### The data
------------------------------------------------------------------------
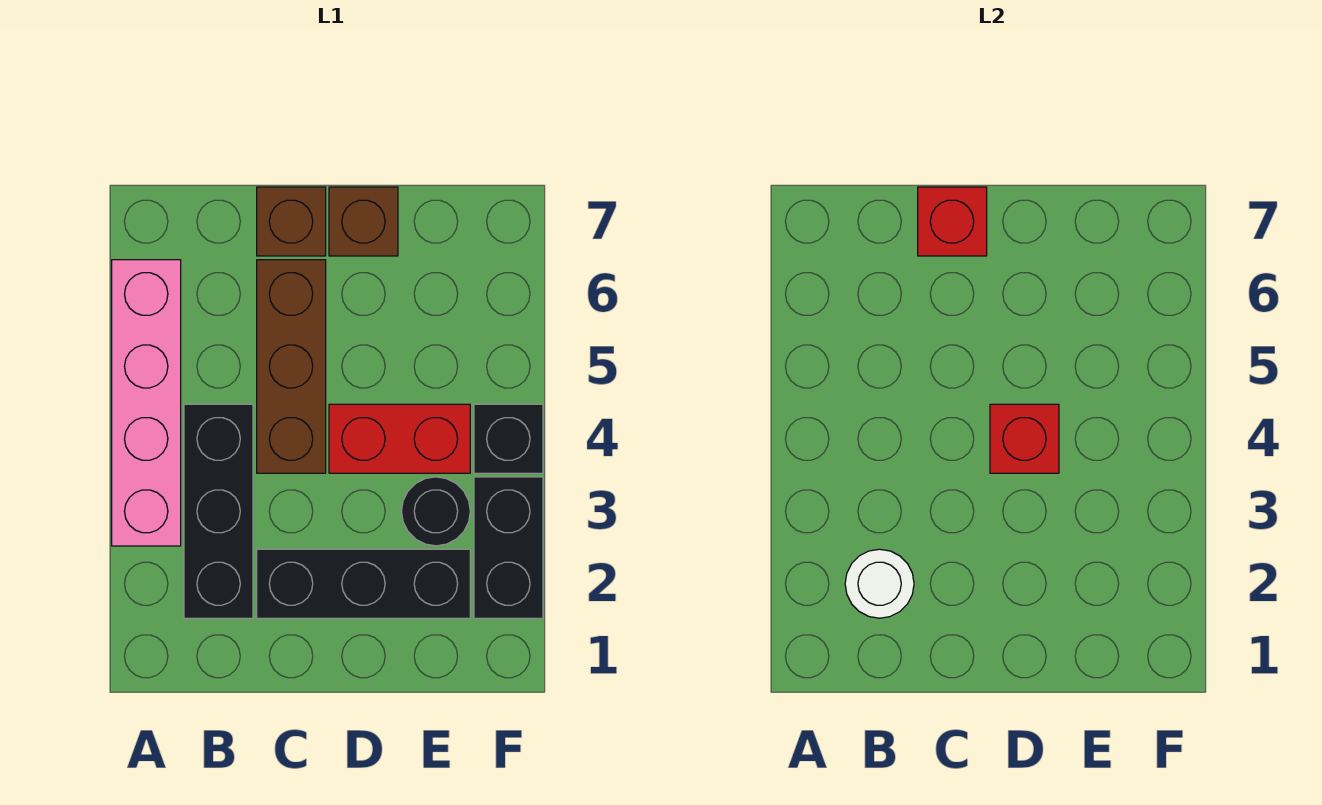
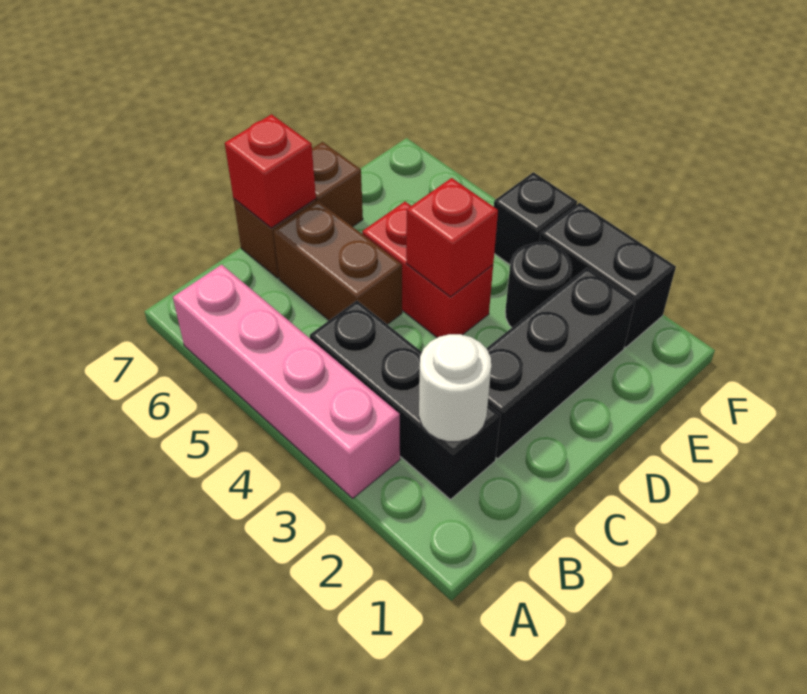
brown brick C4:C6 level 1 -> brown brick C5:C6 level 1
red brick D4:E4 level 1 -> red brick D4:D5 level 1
------------------------------------------------------------------------
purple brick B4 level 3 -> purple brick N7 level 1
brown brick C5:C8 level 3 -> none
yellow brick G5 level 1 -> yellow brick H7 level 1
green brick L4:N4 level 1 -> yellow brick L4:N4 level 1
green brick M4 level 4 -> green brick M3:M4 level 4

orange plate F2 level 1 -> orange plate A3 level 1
------------------------------------------------------------------------
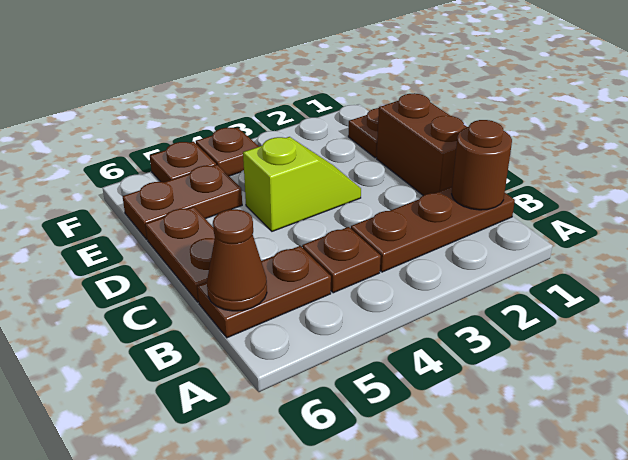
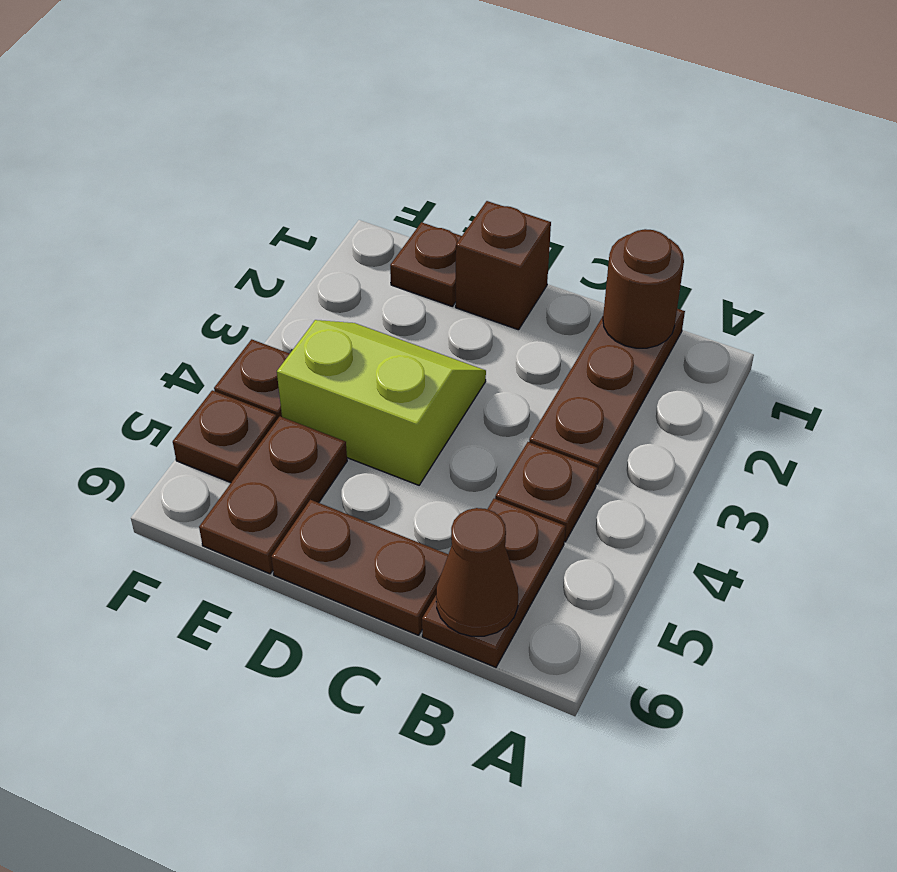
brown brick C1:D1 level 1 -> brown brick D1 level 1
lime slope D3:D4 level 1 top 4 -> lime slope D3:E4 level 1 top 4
------------------------------------------------------------------------
### Assignment
Start with the line above that contains "green brick L4:N4" and end with the line that contains "orange plate F2". Write out those lines exactly, and only those.

### Solution to this problem
green brick L4:N4 level 1 -> yellow brick L4:N4 level 1
green brick M4 level 4 -> green brick M3:M4 level 4

orange plate F2 level 1 -> orange plate A3 level 1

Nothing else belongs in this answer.